Exercise instructions —
From the first line of the listing to the last, set down everything exactly, but skip the images.

=======

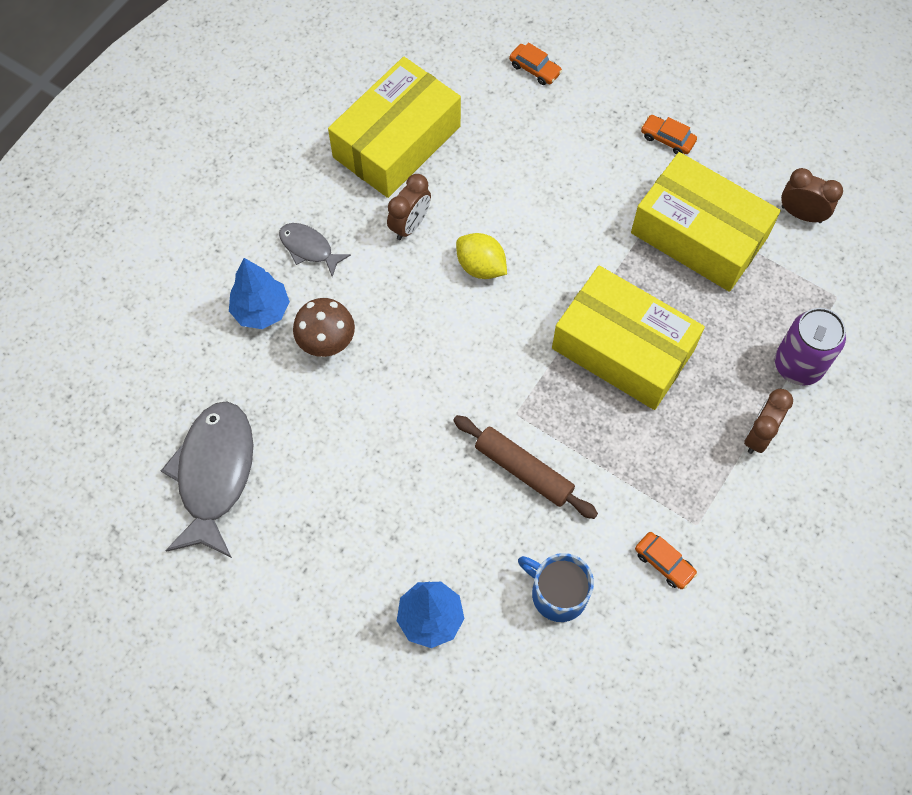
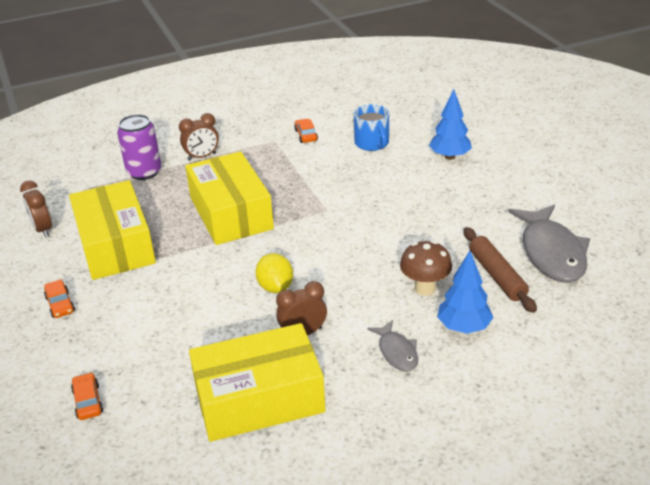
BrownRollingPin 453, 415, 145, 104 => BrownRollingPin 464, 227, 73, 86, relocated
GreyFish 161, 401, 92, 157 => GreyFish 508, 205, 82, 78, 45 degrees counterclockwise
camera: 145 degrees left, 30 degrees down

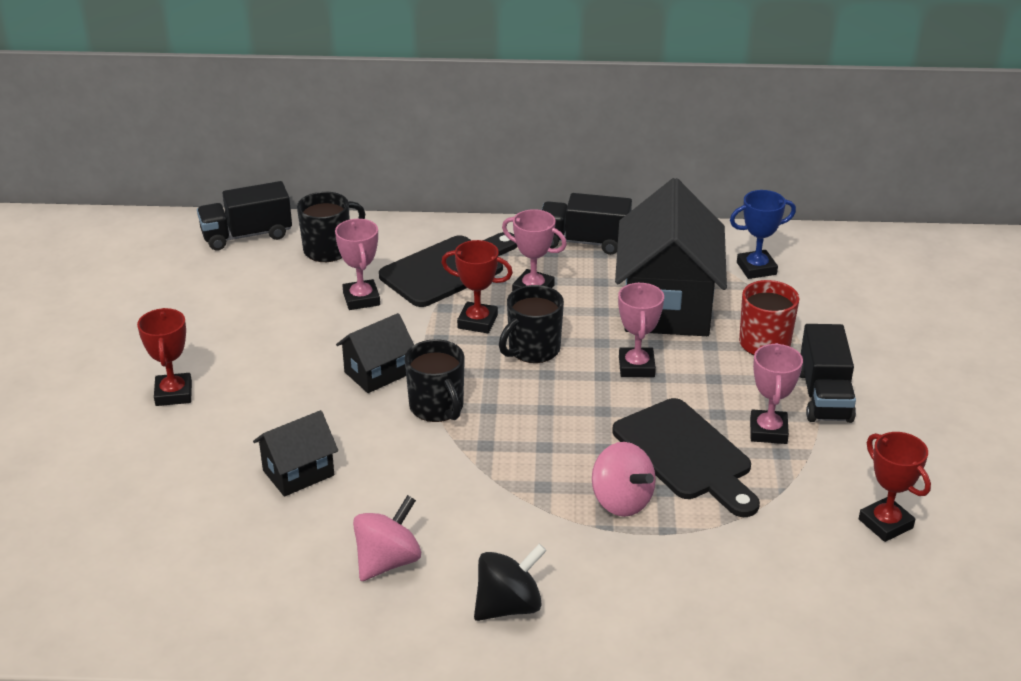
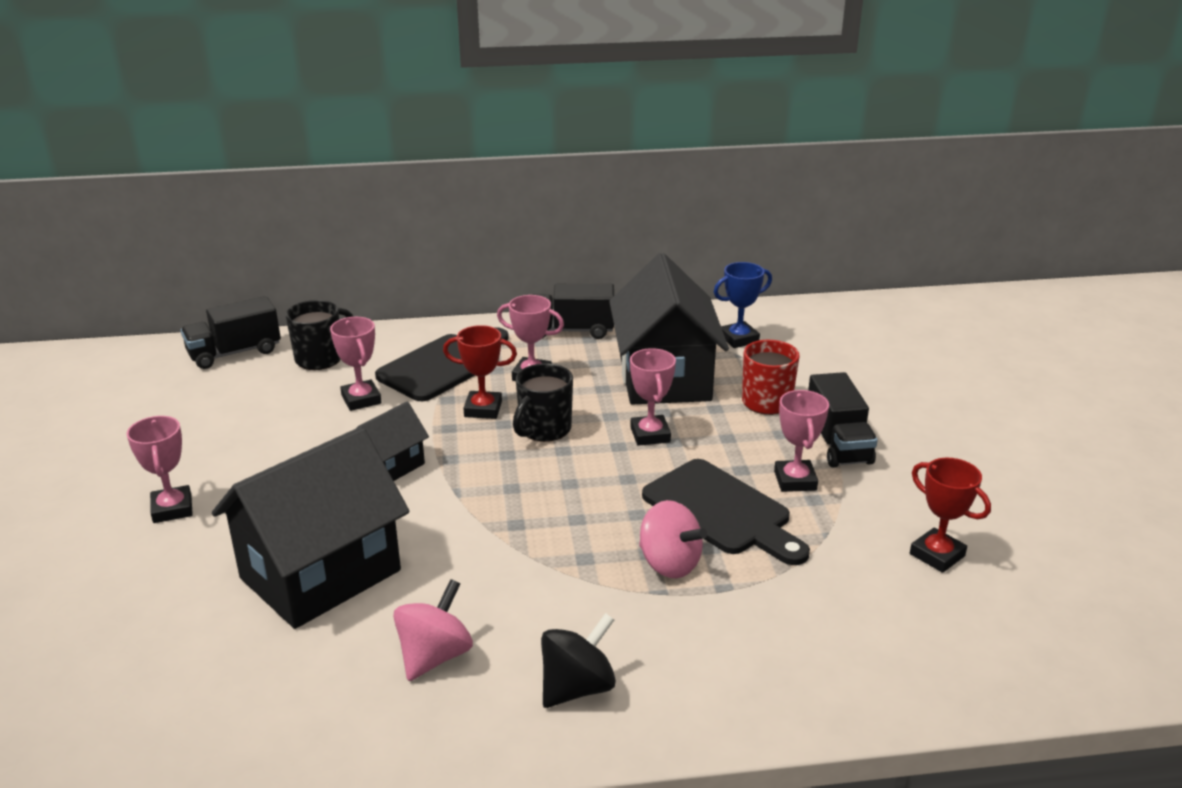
BlackMug 404, 339, 61, 83 => nothing
RedTrophy 137, 308, 55, 98 => PinkTrophy 127, 416, 66, 107
BlackHouse 253, 410, 85, 87 => BlackHouse 212, 427, 197, 202, x2.02
camera: 10 degrees left, 5 degrees down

=======

Output for this task —
BrownRollingPin 453, 415, 145, 104 => BrownRollingPin 464, 227, 73, 86, relocated
GreyFish 161, 401, 92, 157 => GreyFish 508, 205, 82, 78, 45 degrees counterclockwise
camera: 145 degrees left, 30 degrees down

BlackMug 404, 339, 61, 83 => nothing
RedTrophy 137, 308, 55, 98 => PinkTrophy 127, 416, 66, 107
BlackHouse 253, 410, 85, 87 => BlackHouse 212, 427, 197, 202, x2.02
camera: 10 degrees left, 5 degrees down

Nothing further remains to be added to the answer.